**Problem statement**
Count how many lines in the listing below contain the string "kern". Reply with only that number.

**Dataset extract**
-=-=-=-=-

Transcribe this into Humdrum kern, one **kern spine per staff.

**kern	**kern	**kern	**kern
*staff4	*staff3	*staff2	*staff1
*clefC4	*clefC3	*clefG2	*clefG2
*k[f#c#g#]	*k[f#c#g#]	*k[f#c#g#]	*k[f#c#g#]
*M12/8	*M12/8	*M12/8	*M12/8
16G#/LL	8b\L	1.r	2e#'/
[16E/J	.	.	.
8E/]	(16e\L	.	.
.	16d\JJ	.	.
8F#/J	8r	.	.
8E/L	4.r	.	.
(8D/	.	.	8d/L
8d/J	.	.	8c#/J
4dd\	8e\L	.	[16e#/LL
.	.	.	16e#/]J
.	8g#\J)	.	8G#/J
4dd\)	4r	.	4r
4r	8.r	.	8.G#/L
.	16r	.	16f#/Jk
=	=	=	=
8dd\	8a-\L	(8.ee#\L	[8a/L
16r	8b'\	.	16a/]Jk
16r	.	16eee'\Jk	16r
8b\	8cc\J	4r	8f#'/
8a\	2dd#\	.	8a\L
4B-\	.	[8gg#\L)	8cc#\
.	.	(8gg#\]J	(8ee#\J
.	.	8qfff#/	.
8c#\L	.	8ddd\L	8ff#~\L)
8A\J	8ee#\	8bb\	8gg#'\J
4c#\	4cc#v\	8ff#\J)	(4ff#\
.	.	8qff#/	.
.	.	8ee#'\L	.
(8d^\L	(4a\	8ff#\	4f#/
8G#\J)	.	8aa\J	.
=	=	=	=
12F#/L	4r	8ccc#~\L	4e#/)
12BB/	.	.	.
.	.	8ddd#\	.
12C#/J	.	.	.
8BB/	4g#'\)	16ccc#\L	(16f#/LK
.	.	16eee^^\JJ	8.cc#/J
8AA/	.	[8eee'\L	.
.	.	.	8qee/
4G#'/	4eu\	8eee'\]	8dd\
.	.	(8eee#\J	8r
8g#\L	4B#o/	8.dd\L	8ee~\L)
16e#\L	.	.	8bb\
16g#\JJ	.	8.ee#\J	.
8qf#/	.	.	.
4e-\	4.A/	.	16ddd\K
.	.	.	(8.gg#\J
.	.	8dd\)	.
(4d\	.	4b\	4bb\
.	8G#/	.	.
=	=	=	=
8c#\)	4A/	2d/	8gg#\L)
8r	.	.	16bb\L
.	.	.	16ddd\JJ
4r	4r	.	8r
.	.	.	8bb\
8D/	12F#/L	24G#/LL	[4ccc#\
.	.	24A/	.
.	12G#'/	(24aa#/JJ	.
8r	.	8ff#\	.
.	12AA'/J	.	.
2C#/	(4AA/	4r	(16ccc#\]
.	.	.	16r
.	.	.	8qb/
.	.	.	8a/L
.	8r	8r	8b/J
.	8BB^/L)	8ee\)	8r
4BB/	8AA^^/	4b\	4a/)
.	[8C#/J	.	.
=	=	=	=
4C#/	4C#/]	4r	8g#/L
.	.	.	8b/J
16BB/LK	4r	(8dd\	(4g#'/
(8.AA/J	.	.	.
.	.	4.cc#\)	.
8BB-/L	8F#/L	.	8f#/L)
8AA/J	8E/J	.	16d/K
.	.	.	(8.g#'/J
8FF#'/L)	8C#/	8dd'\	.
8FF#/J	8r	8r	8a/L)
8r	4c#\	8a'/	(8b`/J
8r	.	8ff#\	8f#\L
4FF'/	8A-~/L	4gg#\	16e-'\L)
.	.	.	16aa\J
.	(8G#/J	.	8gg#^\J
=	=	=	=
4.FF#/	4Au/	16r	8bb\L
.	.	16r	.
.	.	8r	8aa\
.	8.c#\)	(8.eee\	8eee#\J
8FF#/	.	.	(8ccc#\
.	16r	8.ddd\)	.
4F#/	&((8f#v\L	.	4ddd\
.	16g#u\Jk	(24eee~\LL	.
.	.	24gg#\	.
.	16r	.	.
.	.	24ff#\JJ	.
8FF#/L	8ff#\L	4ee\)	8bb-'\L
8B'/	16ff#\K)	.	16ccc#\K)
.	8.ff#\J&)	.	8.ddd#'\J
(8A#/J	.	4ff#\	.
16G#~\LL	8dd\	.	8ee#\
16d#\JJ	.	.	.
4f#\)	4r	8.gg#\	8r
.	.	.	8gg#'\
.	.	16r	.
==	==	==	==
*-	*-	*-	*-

-=-=-=-=-

**Response to the task**
2